Recorded data:
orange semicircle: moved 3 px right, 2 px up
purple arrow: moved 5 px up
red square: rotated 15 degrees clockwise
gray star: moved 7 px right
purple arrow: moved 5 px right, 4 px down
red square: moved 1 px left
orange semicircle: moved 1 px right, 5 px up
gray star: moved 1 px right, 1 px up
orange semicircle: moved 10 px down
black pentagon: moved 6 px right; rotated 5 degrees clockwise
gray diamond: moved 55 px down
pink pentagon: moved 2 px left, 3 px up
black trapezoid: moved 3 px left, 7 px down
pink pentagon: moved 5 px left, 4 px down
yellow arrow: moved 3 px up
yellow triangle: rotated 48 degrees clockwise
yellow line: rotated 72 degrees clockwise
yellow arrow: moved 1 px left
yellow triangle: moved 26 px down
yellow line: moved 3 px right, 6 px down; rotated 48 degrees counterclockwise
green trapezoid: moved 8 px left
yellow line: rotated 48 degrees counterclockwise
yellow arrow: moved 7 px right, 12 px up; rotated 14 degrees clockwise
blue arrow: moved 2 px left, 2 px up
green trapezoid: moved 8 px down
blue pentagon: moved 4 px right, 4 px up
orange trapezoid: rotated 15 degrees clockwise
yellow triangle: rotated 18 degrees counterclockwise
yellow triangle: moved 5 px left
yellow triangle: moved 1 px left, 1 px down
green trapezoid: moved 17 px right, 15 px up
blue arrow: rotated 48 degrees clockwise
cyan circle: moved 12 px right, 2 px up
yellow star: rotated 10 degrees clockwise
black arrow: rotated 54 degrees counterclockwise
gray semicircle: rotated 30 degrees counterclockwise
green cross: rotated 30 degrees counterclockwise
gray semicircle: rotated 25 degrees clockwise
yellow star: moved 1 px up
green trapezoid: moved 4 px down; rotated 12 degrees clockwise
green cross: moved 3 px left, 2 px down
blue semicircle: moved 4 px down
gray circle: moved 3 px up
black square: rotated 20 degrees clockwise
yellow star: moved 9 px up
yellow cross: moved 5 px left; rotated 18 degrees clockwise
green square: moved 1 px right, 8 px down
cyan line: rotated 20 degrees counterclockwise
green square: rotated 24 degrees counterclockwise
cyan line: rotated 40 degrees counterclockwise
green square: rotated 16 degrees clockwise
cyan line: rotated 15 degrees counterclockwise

● **DIRECTIONS FOR THIS TASK**:
Lay out all the entries above as a Markdown table with the columns Row and Entry, putting a row number under Row and each line under Entry. Leave out any blank lines.

● **SOLUTION TO THIS TASK**:
| Row | Entry |
|---|---|
| 1 | orange semicircle: moved 3 px right, 2 px up |
| 2 | purple arrow: moved 5 px up |
| 3 | red square: rotated 15 degrees clockwise |
| 4 | gray star: moved 7 px right |
| 5 | purple arrow: moved 5 px right, 4 px down |
| 6 | red square: moved 1 px left |
| 7 | orange semicircle: moved 1 px right, 5 px up |
| 8 | gray star: moved 1 px right, 1 px up |
| 9 | orange semicircle: moved 10 px down |
| 10 | black pentagon: moved 6 px right; rotated 5 degrees clockwise |
| 11 | gray diamond: moved 55 px down |
| 12 | pink pentagon: moved 2 px left, 3 px up |
| 13 | black trapezoid: moved 3 px left, 7 px down |
| 14 | pink pentagon: moved 5 px left, 4 px down |
| 15 | yellow arrow: moved 3 px up |
| 16 | yellow triangle: rotated 48 degrees clockwise |
| 17 | yellow line: rotated 72 degrees clockwise |
| 18 | yellow arrow: moved 1 px left |
| 19 | yellow triangle: moved 26 px down |
| 20 | yellow line: moved 3 px right, 6 px down; rotated 48 degrees counterclockwise |
| 21 | green trapezoid: moved 8 px left |
| 22 | yellow line: rotated 48 degrees counterclockwise |
| 23 | yellow arrow: moved 7 px right, 12 px up; rotated 14 degrees clockwise |
| 24 | blue arrow: moved 2 px left, 2 px up |
| 25 | green trapezoid: moved 8 px down |
| 26 | blue pentagon: moved 4 px right, 4 px up |
| 27 | orange trapezoid: rotated 15 degrees clockwise |
| 28 | yellow triangle: rotated 18 degrees counterclockwise |
| 29 | yellow triangle: moved 5 px left |
| 30 | yellow triangle: moved 1 px left, 1 px down |
| 31 | green trapezoid: moved 17 px right, 15 px up |
| 32 | blue arrow: rotated 48 degrees clockwise |
| 33 | cyan circle: moved 12 px right, 2 px up |
| 34 | yellow star: rotated 10 degrees clockwise |
| 35 | black arrow: rotated 54 degrees counterclockwise |
| 36 | gray semicircle: rotated 30 degrees counterclockwise |
| 37 | green cross: rotated 30 degrees counterclockwise |
| 38 | gray semicircle: rotated 25 degrees clockwise |
| 39 | yellow star: moved 1 px up |
| 40 | green trapezoid: moved 4 px down; rotated 12 degrees clockwise |
| 41 | green cross: moved 3 px left, 2 px down |
| 42 | blue semicircle: moved 4 px down |
| 43 | gray circle: moved 3 px up |
| 44 | black square: rotated 20 degrees clockwise |
| 45 | yellow star: moved 9 px up |
| 46 | yellow cross: moved 5 px left; rotated 18 degrees clockwise |
| 47 | green square: moved 1 px right, 8 px down |
| 48 | cyan line: rotated 20 degrees counterclockwise |
| 49 | green square: rotated 24 degrees counterclockwise |
| 50 | cyan line: rotated 40 degrees counterclockwise |
| 51 | green square: rotated 16 degrees clockwise |
| 52 | cyan line: rotated 15 degrees counterclockwise |